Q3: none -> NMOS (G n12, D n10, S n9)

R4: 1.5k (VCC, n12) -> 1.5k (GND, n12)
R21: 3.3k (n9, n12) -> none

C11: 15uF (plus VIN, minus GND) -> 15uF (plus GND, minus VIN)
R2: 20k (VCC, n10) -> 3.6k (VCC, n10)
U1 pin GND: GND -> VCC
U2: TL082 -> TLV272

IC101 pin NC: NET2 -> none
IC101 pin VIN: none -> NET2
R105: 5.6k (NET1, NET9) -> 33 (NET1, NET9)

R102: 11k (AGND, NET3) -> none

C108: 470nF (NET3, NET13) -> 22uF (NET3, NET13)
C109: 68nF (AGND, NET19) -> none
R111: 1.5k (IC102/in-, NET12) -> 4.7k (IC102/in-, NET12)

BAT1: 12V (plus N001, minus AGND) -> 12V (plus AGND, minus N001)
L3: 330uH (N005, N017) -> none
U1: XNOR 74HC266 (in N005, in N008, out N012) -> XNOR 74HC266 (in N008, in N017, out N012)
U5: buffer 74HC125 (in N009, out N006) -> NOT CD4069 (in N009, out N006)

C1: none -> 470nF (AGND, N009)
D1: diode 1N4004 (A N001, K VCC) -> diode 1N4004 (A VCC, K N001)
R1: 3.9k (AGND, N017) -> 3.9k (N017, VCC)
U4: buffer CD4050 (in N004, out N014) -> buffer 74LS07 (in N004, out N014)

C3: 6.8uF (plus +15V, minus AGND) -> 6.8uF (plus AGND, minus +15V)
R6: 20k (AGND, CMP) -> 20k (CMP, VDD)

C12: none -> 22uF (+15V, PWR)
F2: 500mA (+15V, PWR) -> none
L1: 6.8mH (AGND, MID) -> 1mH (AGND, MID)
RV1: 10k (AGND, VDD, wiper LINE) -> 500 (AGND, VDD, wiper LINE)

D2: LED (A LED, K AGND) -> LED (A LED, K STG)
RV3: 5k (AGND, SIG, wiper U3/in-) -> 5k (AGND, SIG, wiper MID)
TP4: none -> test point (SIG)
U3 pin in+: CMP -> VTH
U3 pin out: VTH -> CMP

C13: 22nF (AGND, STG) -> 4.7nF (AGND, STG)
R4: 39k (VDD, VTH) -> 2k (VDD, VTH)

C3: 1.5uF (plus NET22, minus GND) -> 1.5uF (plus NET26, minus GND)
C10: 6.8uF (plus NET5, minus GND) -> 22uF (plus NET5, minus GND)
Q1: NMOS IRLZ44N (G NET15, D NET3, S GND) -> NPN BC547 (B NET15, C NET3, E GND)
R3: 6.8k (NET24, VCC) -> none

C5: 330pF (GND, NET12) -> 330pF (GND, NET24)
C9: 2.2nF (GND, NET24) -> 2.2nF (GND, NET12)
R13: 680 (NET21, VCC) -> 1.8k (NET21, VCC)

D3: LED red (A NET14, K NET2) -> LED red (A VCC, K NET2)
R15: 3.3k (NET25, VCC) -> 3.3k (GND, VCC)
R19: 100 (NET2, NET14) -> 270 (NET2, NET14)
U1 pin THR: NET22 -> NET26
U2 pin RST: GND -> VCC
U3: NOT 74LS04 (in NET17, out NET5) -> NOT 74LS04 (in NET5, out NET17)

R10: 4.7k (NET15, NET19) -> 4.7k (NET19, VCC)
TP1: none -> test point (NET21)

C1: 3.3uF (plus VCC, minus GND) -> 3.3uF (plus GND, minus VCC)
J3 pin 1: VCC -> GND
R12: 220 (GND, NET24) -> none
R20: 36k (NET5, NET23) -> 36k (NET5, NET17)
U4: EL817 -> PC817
::::
> **TASK GOAL**
Please return all lines above in which the string "NMOS" is found.

> **WRITTEN ANSWER**
Q3: none -> NMOS (G n12, D n10, S n9)
Q1: NMOS IRLZ44N (G NET15, D NET3, S GND) -> NPN BC547 (B NET15, C NET3, E GND)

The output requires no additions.